BEGIN

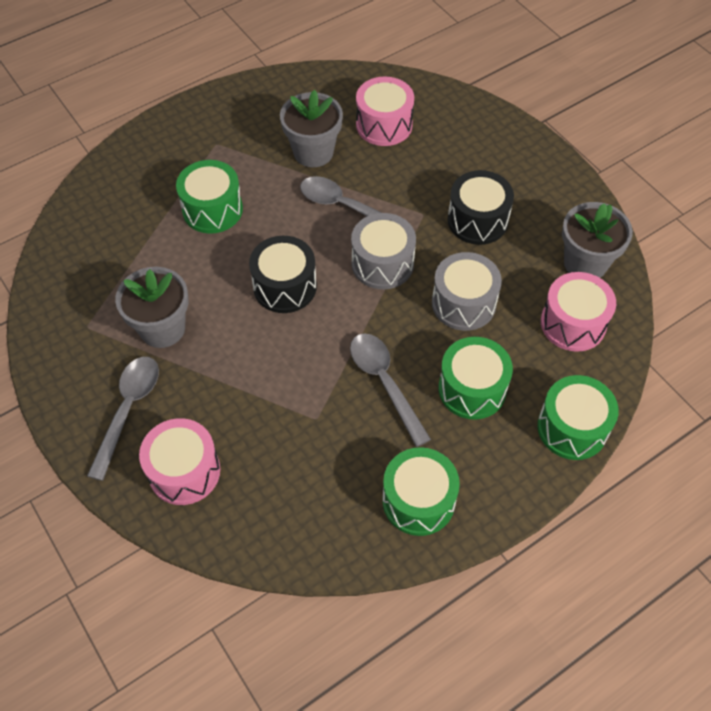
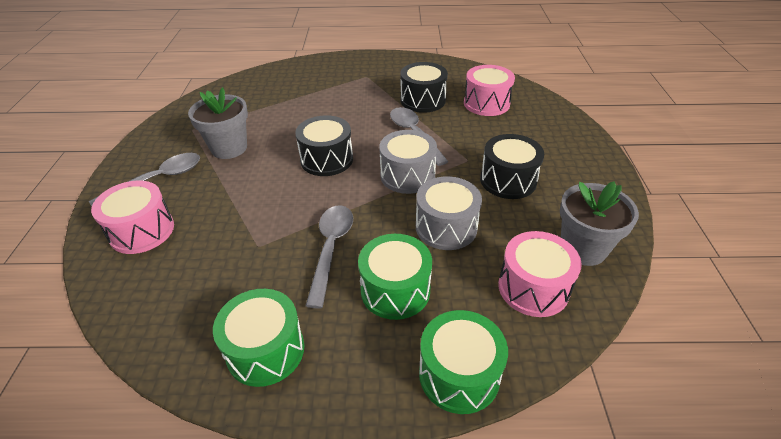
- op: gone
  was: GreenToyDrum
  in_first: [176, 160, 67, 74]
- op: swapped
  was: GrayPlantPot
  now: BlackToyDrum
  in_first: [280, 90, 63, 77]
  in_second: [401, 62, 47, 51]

END
BEGIN

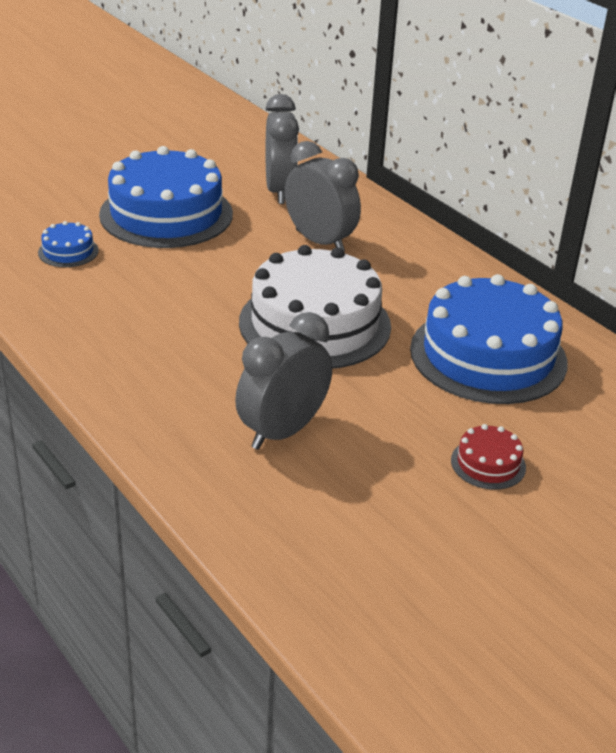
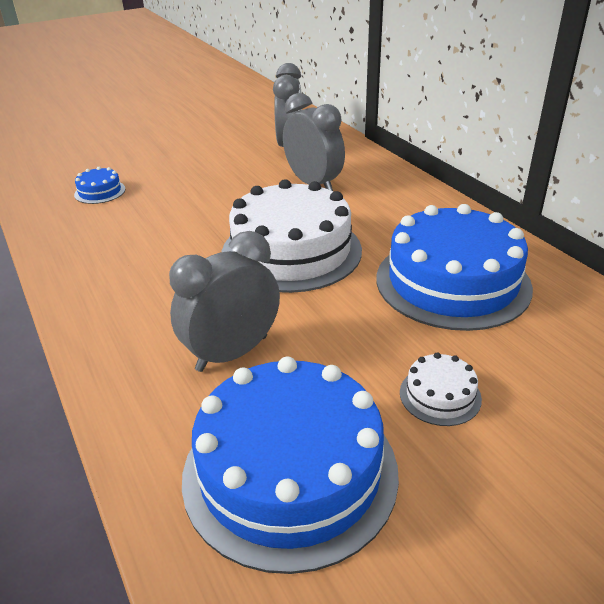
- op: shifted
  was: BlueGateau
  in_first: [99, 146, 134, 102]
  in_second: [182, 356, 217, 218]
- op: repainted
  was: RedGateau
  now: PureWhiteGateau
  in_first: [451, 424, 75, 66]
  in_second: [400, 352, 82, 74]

END
BEGIN

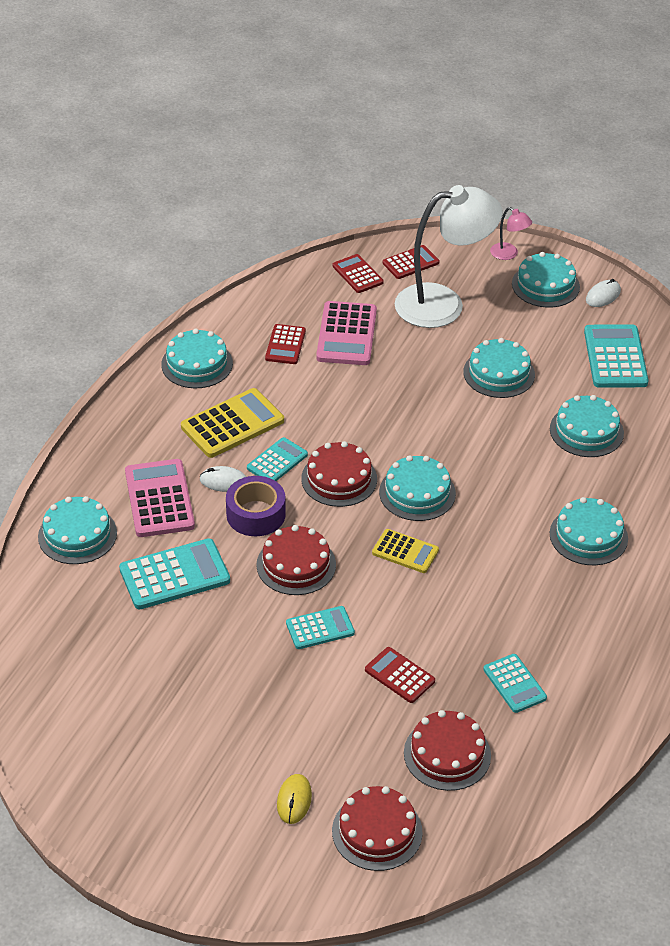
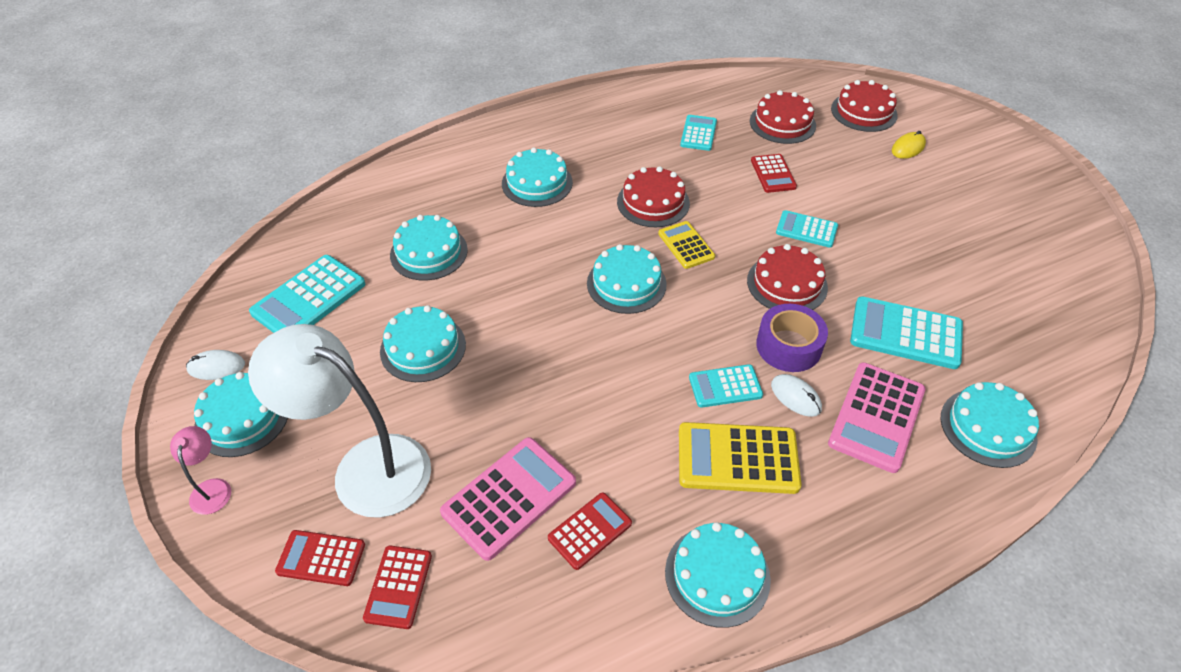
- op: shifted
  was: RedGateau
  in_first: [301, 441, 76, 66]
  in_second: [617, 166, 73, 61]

END

Problem statement: Return, with no change at all, every line in the entries above from the line containing "- op: repainted" through the line containing "in_second: [400, 352, 82, 74]".

Output of the exercise:
- op: repainted
  was: RedGateau
  now: PureWhiteGateau
  in_first: [451, 424, 75, 66]
  in_second: [400, 352, 82, 74]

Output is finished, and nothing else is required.